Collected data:
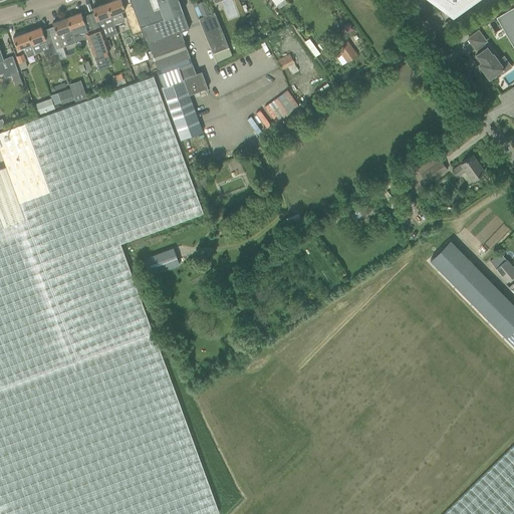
[(120,0),(113,0),(105,3),(113,25),(124,21),(121,12),(125,10),(124,7),(120,0)]
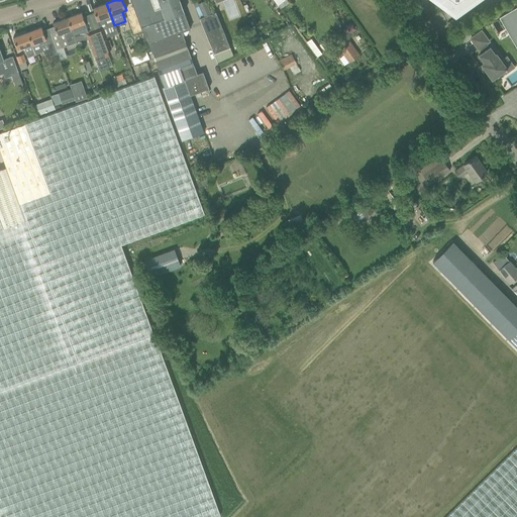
[(130,0),(134,9),(142,31),(146,44),(148,43),(165,87),(163,88),(182,140),(204,132),(190,95),(209,89),(203,72),(197,74),(182,32),(190,29),(179,0),(130,0)]
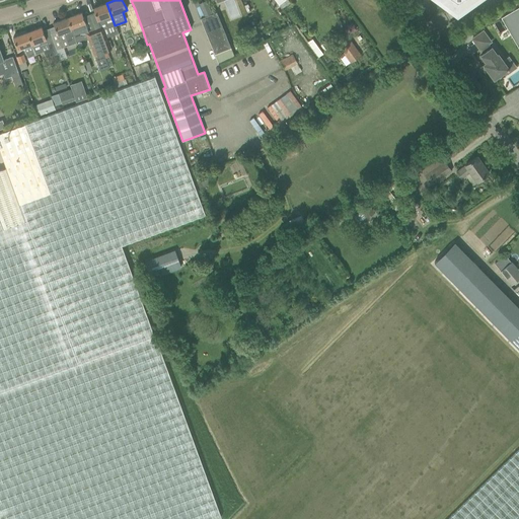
[(100,27),(95,29),(94,29),(103,53),(112,50),(106,35),(117,31),(115,25),(106,3),(93,8),(100,27)]
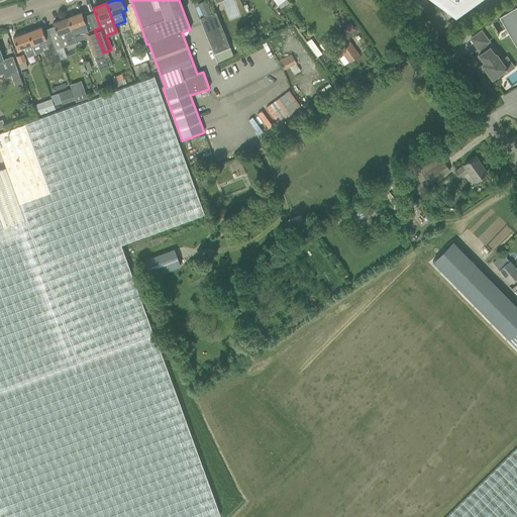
[(516,4),(498,16),(516,47),(516,4)]
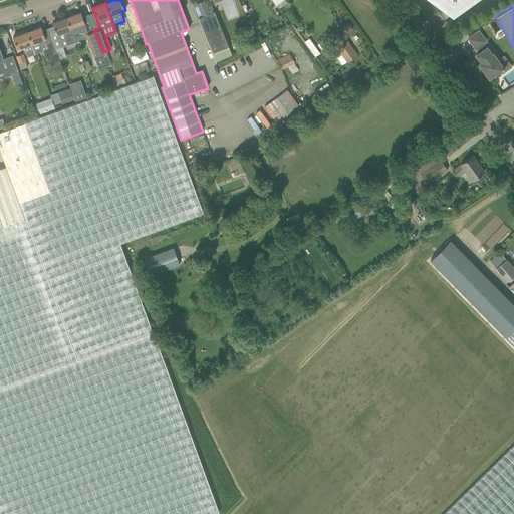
[(134,9),(124,13),(133,34),(142,31),(134,9)]
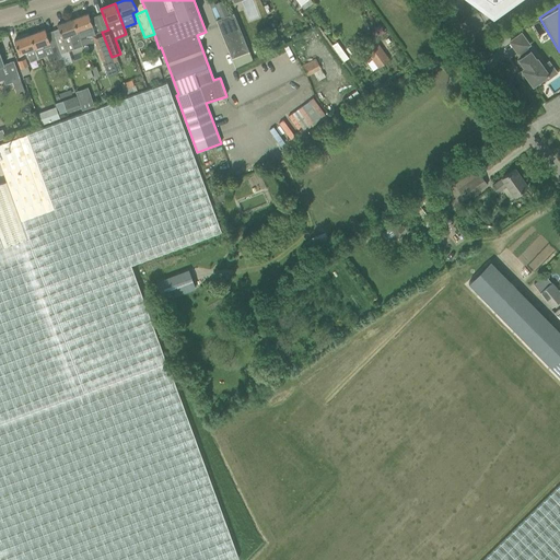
[(88,13),(71,20),(78,37),(92,33),(102,60),(108,77),(117,73),(112,57),(102,32),(96,34),(88,13)]
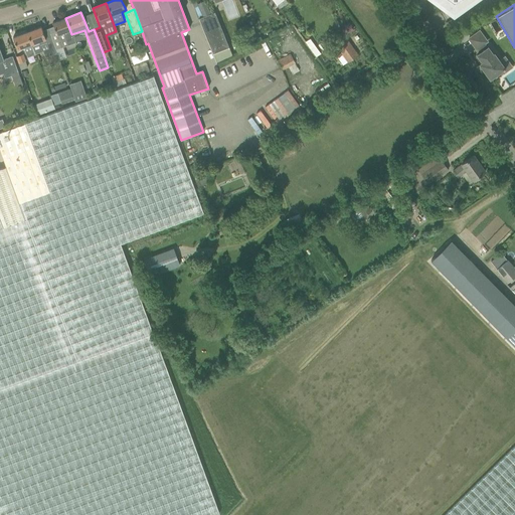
[(199,19),(213,53),(217,62),(232,55),(229,47),(215,12),(199,19)]
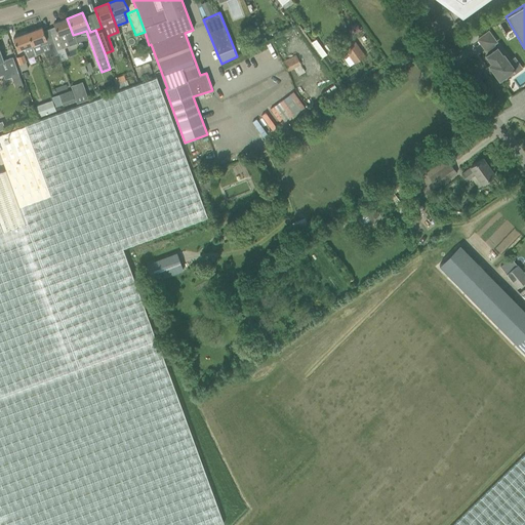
[(58,35),(52,37),(56,50),(70,46),(76,44),(73,35),(67,18),(53,23),(57,33),(58,35)]
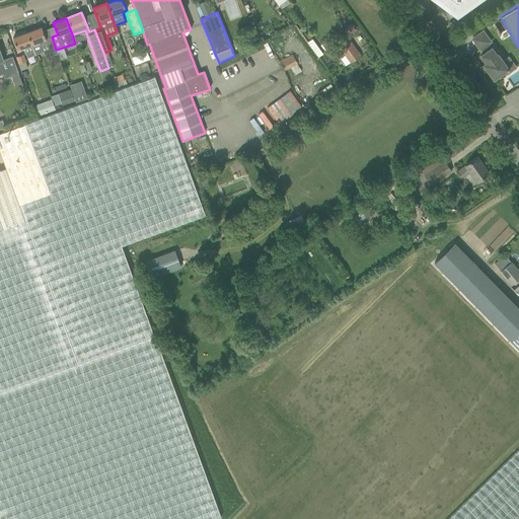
[(42,26),(27,32),(35,55),(44,52),(47,51),(52,49),(54,55),(57,54),(56,50),(52,36),(49,38),(46,39),(45,36),(42,26)]
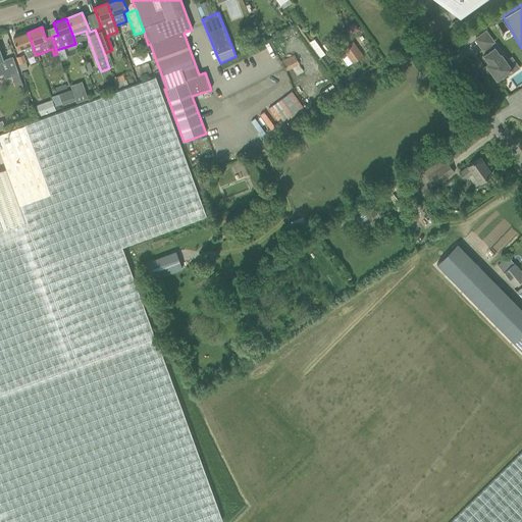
[(493,42),(485,32),(475,39),(482,50),(483,49),(486,53),(483,56),(489,63),(486,65),(497,80),(511,69),(501,54),(500,55),(494,48),(493,48),(490,44),(493,42)]
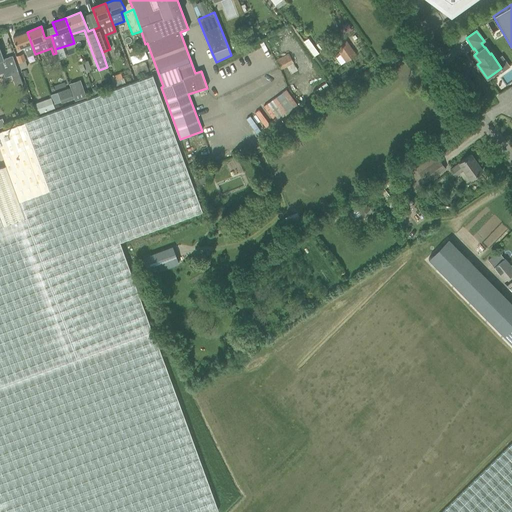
[(13,37),(16,46),(17,49),(23,47),(27,57),(35,54),(27,32),(13,37)]
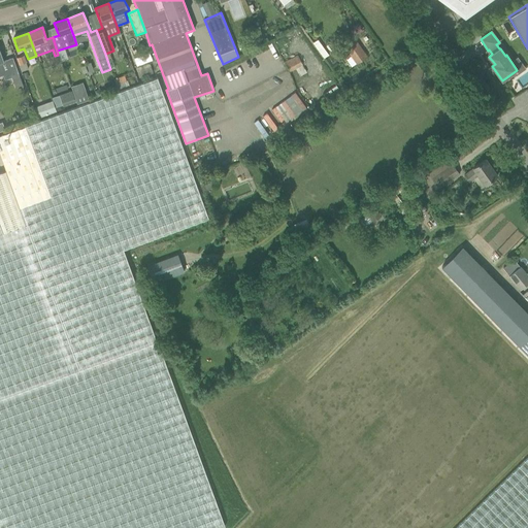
[(357,41),(347,48),(357,64),(367,57),(357,41)]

TASK BRIEF:
Excluding the pictures, reproduce every entry exactly as given.

SOLUTION TO THIS EXERCISE:
[(120,0),(113,0),(105,3),(113,25),(124,21),(121,12),(125,10),(124,7),(120,0)]
[(130,0),(134,9),(142,31),(146,44),(148,43),(165,87),(163,88),(182,140),(204,132),(190,95),(209,89),(203,72),(197,74),(182,32),(190,29),(179,0),(130,0)]
[(100,27),(95,29),(94,29),(103,53),(112,50),(106,35),(117,31),(115,25),(106,3),(93,8),(100,27)]
[(516,4),(498,16),(516,47),(516,4)]
[(134,9),(124,13),(133,34),(142,31),(134,9)]
[(88,13),(71,20),(78,37),(92,33),(102,60),(108,77),(117,73),(112,57),(102,32),(96,34),(88,13)]
[(199,19),(213,53),(217,62),(232,55),(229,47),(215,12),(199,19)]
[(58,35),(52,37),(56,50),(70,46),(76,44),(73,35),(67,18),(53,23),(57,33),(58,35)]
[(42,26),(27,32),(35,55),(44,52),(47,51),(52,49),(54,55),(57,54),(56,50),(52,36),(49,38),(46,39),(45,36),(42,26)]
[(493,42),(485,32),(475,39),(482,50),(483,49),(486,53),(483,56),(489,63),(486,65),(497,80),(511,69),(501,54),(500,55),(494,48),(493,48),(490,44),(493,42)]
[(13,37),(16,46),(17,49),(23,47),(27,57),(35,54),(27,32),(13,37)]
[(357,41),(347,48),(357,64),(367,57),(357,41)]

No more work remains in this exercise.